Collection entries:
—————

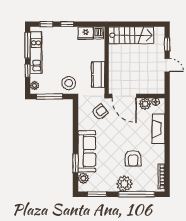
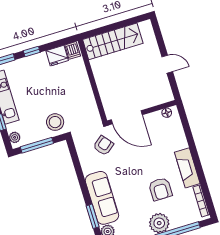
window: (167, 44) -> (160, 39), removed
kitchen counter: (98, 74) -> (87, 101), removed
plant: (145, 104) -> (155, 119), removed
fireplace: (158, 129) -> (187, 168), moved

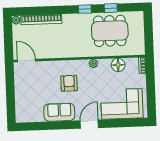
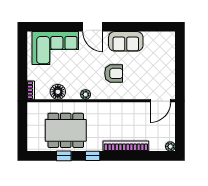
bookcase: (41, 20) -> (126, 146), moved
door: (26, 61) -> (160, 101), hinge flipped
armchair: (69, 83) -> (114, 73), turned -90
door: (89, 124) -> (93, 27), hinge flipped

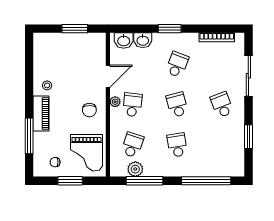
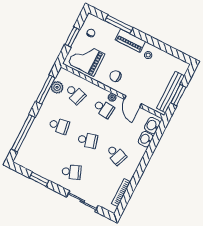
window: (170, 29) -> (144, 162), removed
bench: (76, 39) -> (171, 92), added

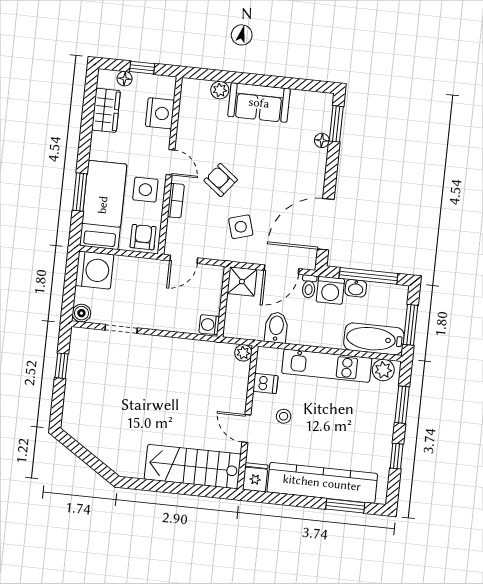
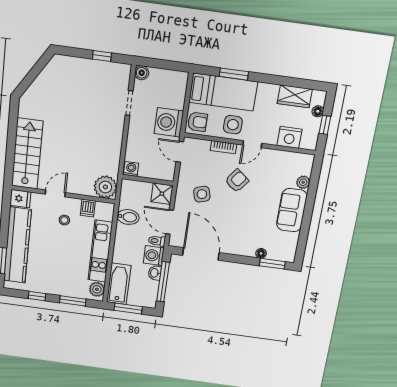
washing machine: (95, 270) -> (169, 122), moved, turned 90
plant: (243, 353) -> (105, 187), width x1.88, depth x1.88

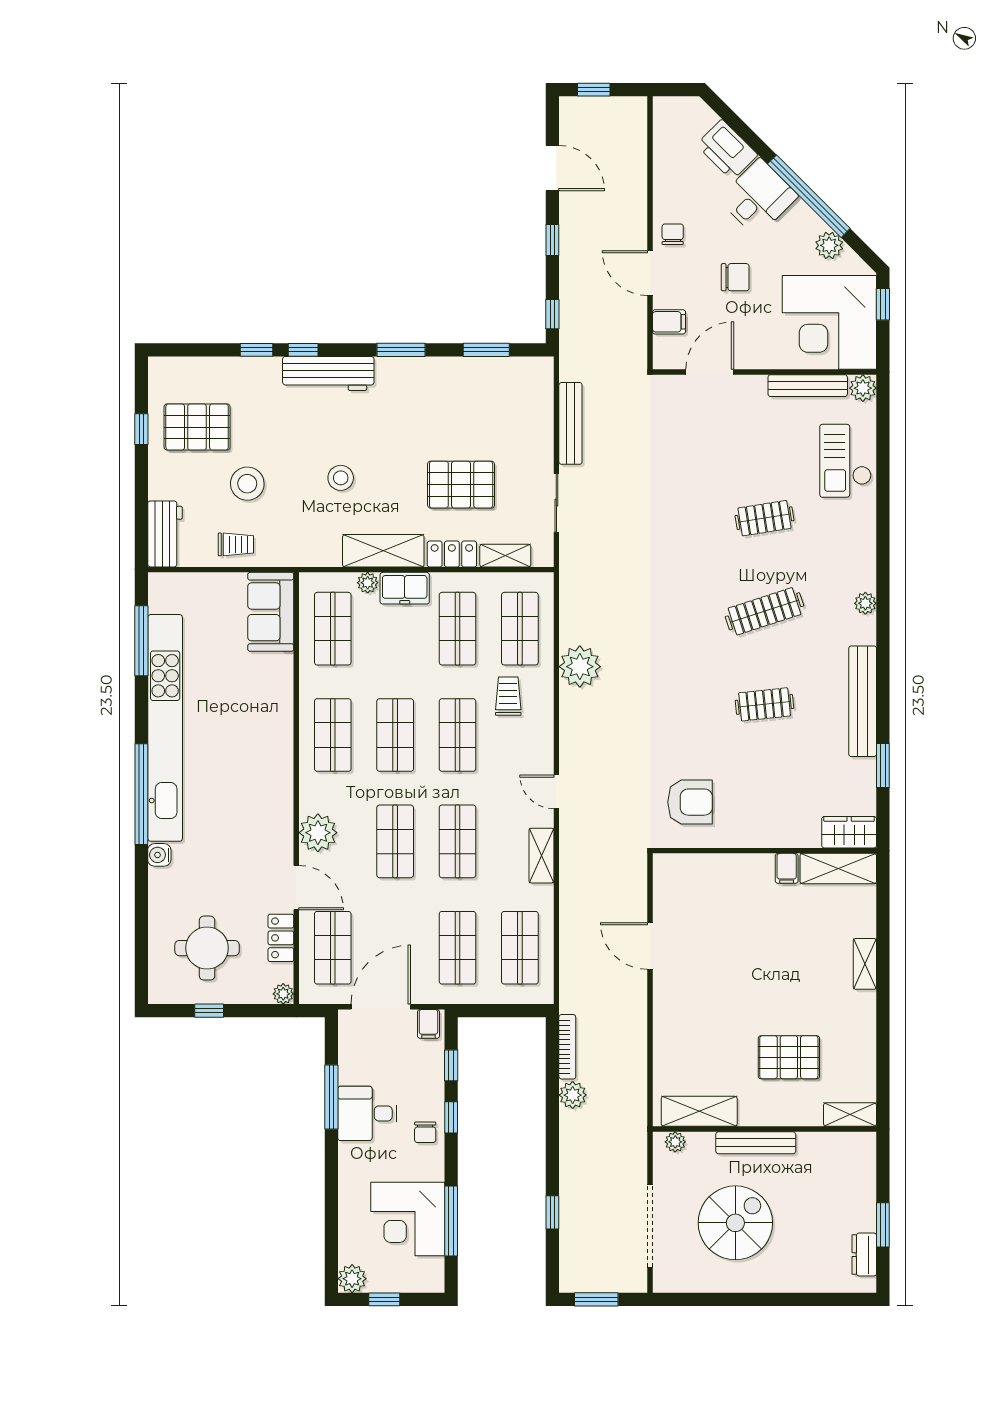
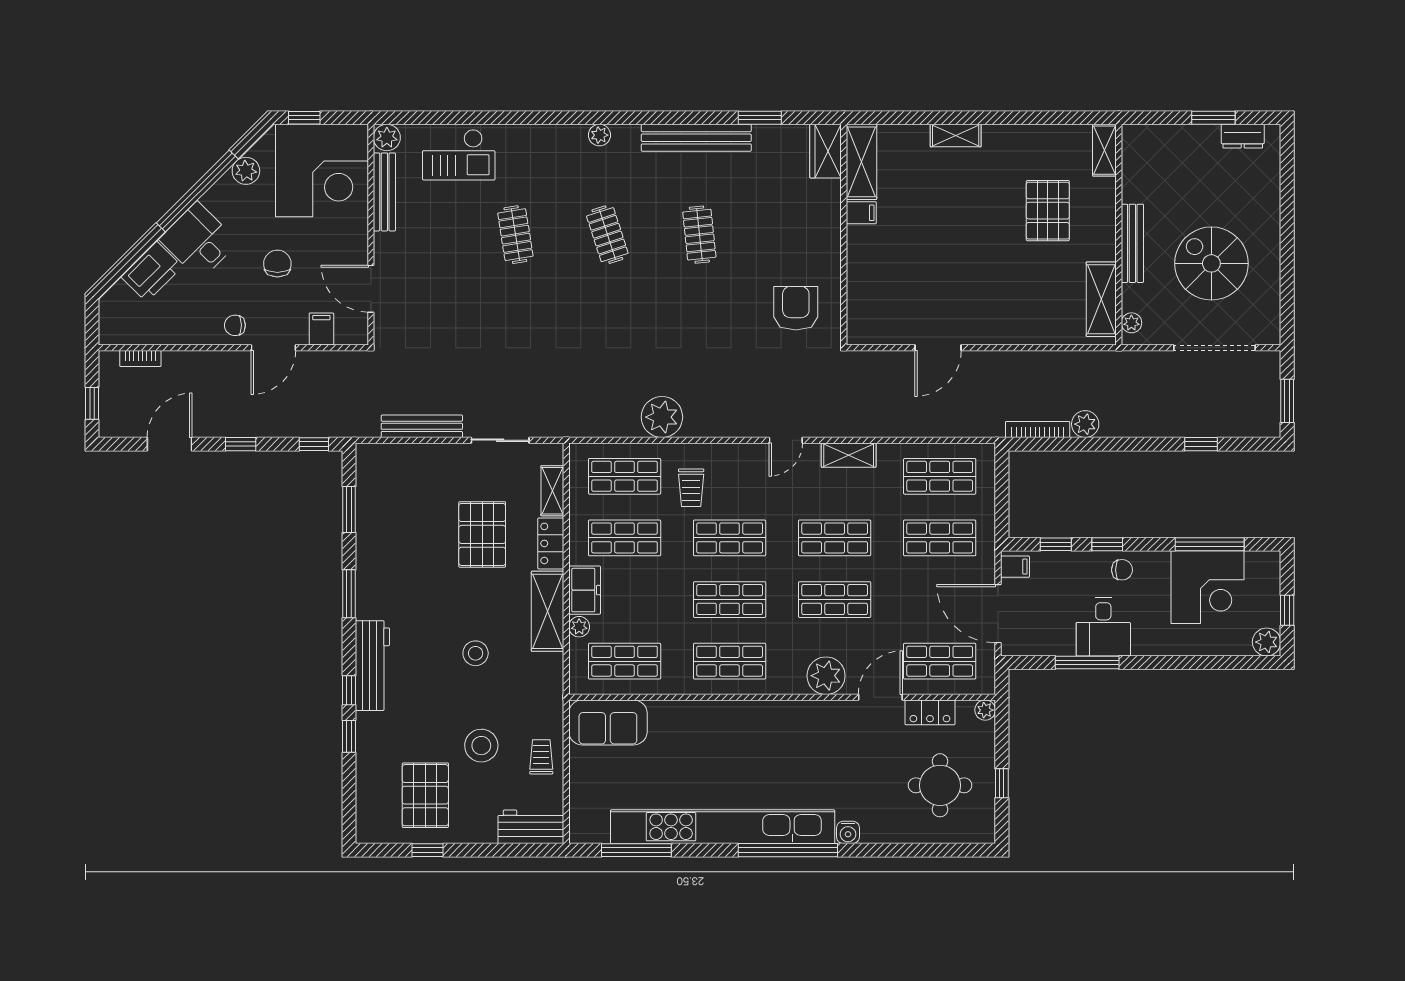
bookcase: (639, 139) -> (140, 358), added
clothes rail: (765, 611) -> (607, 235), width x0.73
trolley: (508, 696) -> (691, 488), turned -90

—————

Task brief → Leave out the pictures and give the rest of the records again exactly.

Response →
window: (167, 44) -> (160, 39), removed
kitchen counter: (98, 74) -> (87, 101), removed
plant: (145, 104) -> (155, 119), removed
fireplace: (158, 129) -> (187, 168), moved

bookcase: (41, 20) -> (126, 146), moved
door: (26, 61) -> (160, 101), hinge flipped
armchair: (69, 83) -> (114, 73), turned -90
door: (89, 124) -> (93, 27), hinge flipped

window: (170, 29) -> (144, 162), removed
bench: (76, 39) -> (171, 92), added

washing machine: (95, 270) -> (169, 122), moved, turned 90
plant: (243, 353) -> (105, 187), width x1.88, depth x1.88

bookcase: (639, 139) -> (140, 358), added
clothes rail: (765, 611) -> (607, 235), width x0.73
trolley: (508, 696) -> (691, 488), turned -90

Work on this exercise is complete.